## EXERCISE DATA
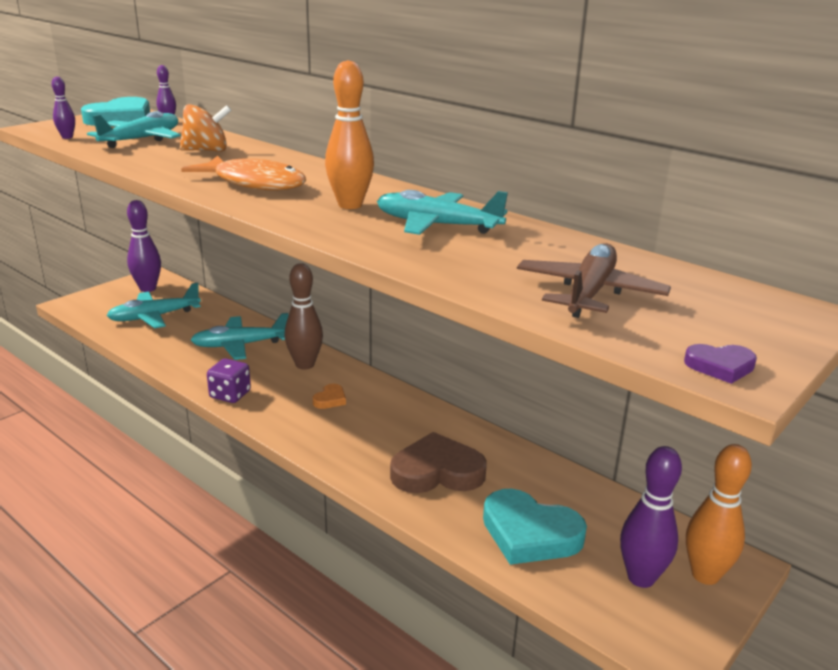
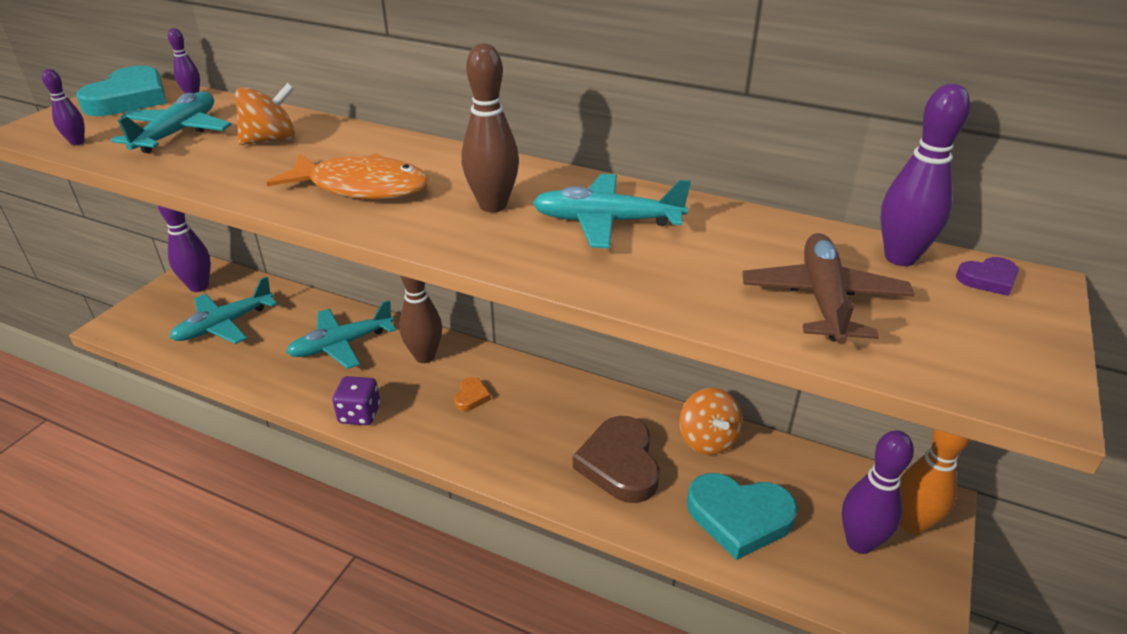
camera: 15 degrees left, 10 degrees up
(350, 205) = (493, 205): orange bowling pin -> brown bowling pin
(437, 471) = (619, 464): brown heart -> brown heart turned 75 degrees counterclockwise
(530, 469) = (707, 439): none -> orange spinning top
(687, 279) = (900, 257): none -> purple bowling pin
(720, 366) = (1009, 384): purple heart -> purple heart (988, 279)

## TO-DO ITEM
Please reproduce the closing stretch of the records, from the line with "(350, 205) = (493, 205): orange" through the last line, exactly as it stands.

## EXERCISE OUTPUT
(350, 205) = (493, 205): orange bowling pin -> brown bowling pin
(437, 471) = (619, 464): brown heart -> brown heart turned 75 degrees counterclockwise
(530, 469) = (707, 439): none -> orange spinning top
(687, 279) = (900, 257): none -> purple bowling pin
(720, 366) = (1009, 384): purple heart -> purple heart (988, 279)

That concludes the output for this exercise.